● **Record excerpts**
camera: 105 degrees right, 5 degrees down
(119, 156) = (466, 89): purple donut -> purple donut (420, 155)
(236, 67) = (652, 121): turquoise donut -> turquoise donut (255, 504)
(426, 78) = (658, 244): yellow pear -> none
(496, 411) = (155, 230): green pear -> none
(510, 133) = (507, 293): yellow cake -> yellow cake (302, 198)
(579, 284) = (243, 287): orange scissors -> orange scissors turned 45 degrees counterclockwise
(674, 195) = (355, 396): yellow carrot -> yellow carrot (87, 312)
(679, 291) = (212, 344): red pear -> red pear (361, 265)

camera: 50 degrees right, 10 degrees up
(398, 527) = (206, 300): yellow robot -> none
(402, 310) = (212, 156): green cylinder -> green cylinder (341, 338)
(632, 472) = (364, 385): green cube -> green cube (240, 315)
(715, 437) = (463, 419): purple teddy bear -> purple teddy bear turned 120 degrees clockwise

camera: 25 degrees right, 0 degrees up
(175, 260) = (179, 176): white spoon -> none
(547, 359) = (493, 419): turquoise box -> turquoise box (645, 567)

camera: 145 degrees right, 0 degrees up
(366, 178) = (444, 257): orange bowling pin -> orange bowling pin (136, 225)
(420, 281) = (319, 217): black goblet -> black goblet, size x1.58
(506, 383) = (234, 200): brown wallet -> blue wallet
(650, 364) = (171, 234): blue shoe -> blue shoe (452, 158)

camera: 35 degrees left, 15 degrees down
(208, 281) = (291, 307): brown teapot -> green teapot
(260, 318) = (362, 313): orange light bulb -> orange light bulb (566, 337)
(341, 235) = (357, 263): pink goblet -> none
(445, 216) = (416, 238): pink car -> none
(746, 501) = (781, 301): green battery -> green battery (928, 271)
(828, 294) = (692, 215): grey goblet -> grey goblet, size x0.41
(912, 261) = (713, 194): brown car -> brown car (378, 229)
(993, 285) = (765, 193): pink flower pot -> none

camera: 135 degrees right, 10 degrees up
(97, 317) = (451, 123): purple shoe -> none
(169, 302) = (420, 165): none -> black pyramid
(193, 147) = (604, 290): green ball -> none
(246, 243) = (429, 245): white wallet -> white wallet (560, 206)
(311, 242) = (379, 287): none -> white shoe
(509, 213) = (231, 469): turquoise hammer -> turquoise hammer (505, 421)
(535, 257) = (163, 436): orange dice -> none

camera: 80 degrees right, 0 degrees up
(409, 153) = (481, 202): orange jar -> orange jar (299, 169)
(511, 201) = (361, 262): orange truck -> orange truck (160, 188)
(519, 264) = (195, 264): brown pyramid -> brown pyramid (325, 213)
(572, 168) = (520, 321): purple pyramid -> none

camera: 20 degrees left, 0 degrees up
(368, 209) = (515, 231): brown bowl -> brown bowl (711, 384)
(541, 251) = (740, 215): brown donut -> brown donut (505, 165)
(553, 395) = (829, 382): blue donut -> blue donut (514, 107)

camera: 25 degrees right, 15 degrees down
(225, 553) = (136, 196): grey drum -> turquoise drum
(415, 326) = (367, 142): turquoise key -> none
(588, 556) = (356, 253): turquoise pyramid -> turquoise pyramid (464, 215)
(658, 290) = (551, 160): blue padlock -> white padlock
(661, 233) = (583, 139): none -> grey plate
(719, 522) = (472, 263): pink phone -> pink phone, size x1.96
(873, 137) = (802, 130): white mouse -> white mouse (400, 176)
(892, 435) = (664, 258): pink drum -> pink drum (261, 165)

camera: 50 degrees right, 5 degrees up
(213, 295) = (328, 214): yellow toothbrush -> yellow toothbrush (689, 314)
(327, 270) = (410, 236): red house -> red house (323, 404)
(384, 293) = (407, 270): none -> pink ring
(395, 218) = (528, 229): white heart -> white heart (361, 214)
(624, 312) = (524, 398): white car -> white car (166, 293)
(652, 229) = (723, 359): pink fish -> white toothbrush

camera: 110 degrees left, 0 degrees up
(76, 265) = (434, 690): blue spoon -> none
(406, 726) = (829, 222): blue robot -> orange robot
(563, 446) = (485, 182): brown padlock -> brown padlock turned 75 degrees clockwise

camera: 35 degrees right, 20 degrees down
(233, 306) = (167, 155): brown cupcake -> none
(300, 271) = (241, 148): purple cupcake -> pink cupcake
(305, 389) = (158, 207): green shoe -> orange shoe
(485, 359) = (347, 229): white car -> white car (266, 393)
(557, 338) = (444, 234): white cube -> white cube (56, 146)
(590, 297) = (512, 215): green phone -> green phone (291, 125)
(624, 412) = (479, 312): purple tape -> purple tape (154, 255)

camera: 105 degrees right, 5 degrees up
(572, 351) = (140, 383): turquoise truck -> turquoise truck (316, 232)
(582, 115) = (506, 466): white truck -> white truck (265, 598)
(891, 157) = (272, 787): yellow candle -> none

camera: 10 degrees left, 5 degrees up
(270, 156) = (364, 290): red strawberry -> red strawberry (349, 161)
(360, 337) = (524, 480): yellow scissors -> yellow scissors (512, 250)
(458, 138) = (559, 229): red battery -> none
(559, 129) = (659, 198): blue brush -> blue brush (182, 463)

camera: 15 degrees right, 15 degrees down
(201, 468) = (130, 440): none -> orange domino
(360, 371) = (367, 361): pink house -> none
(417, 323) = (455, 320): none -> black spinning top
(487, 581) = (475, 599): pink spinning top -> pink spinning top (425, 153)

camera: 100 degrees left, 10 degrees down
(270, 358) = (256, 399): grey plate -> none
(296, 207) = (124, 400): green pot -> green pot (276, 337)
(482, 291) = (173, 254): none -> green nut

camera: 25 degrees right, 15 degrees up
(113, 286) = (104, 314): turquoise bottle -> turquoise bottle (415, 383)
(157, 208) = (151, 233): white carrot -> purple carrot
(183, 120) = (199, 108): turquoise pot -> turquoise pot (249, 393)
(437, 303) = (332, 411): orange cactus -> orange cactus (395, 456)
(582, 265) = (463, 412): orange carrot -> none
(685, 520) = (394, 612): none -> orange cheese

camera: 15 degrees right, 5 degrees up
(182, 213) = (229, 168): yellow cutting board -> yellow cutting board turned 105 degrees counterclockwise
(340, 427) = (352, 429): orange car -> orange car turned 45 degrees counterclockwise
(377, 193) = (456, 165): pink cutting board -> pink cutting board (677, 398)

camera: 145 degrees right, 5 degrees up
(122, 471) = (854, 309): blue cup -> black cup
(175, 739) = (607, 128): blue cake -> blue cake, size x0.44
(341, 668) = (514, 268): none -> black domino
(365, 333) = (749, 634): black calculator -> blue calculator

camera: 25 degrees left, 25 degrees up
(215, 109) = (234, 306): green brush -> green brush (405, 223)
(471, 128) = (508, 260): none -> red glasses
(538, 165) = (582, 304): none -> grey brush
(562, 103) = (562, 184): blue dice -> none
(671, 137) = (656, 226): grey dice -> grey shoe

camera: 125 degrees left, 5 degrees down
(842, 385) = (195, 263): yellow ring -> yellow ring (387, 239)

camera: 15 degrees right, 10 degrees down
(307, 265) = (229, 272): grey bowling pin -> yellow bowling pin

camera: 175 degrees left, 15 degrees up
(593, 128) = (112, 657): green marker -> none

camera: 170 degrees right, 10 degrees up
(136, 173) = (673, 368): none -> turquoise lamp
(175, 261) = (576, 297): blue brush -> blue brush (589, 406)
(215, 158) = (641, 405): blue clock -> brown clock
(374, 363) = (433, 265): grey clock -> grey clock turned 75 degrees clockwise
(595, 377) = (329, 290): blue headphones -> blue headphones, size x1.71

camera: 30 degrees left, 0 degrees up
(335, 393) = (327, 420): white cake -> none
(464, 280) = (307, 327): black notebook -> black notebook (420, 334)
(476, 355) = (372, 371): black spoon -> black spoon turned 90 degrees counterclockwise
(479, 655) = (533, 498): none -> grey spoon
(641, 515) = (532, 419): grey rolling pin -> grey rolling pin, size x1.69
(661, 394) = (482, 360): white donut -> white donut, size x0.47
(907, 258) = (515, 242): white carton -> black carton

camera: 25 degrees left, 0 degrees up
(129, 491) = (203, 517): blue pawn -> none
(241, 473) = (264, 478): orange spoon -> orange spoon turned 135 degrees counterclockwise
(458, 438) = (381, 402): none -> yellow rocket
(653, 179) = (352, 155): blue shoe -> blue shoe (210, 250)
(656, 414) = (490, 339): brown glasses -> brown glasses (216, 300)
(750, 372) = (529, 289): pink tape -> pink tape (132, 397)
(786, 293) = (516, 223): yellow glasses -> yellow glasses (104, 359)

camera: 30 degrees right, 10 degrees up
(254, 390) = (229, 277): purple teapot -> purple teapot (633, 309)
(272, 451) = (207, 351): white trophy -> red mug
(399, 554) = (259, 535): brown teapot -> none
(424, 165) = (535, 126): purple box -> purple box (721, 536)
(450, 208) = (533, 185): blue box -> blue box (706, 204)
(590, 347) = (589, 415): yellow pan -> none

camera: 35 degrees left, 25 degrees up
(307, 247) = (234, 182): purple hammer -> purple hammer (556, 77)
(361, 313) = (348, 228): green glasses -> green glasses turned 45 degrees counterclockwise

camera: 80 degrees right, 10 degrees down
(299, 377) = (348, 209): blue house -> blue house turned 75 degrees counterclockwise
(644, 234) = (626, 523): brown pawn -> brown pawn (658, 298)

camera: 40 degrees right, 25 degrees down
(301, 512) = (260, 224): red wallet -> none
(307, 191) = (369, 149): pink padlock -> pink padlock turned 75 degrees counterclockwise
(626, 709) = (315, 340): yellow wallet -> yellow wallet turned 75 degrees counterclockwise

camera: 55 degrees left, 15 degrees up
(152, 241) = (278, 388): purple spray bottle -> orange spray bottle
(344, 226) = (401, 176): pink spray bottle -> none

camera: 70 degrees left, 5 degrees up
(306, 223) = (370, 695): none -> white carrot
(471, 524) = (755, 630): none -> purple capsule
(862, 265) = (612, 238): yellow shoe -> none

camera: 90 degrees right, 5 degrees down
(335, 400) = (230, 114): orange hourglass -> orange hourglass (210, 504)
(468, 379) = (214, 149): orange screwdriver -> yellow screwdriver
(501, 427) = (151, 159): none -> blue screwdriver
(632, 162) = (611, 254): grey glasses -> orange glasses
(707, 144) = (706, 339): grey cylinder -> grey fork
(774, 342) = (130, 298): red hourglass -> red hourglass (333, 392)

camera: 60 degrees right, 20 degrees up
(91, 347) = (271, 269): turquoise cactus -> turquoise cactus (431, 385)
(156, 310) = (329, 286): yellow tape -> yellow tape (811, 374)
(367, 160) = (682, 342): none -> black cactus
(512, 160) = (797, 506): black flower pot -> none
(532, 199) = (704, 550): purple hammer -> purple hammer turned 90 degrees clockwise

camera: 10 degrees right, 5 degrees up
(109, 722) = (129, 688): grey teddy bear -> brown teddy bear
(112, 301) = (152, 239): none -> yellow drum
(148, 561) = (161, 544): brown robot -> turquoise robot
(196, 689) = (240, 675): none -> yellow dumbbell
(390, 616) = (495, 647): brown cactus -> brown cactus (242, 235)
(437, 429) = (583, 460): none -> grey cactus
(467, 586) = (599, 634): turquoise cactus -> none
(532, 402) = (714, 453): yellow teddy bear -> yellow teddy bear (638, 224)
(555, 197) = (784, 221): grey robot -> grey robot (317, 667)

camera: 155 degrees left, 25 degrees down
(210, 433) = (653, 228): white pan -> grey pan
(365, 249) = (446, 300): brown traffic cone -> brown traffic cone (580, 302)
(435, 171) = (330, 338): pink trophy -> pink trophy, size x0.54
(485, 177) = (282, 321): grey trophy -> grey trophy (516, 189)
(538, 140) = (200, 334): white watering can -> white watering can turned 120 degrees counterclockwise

● **Task to complete**
Using the data above, show each line where "cactus" occurs.

● **Answer below**
(437, 303) = (332, 411): orange cactus -> orange cactus (395, 456)
(91, 347) = (271, 269): turquoise cactus -> turquoise cactus (431, 385)
(367, 160) = (682, 342): none -> black cactus
(390, 616) = (495, 647): brown cactus -> brown cactus (242, 235)
(437, 429) = (583, 460): none -> grey cactus
(467, 586) = (599, 634): turquoise cactus -> none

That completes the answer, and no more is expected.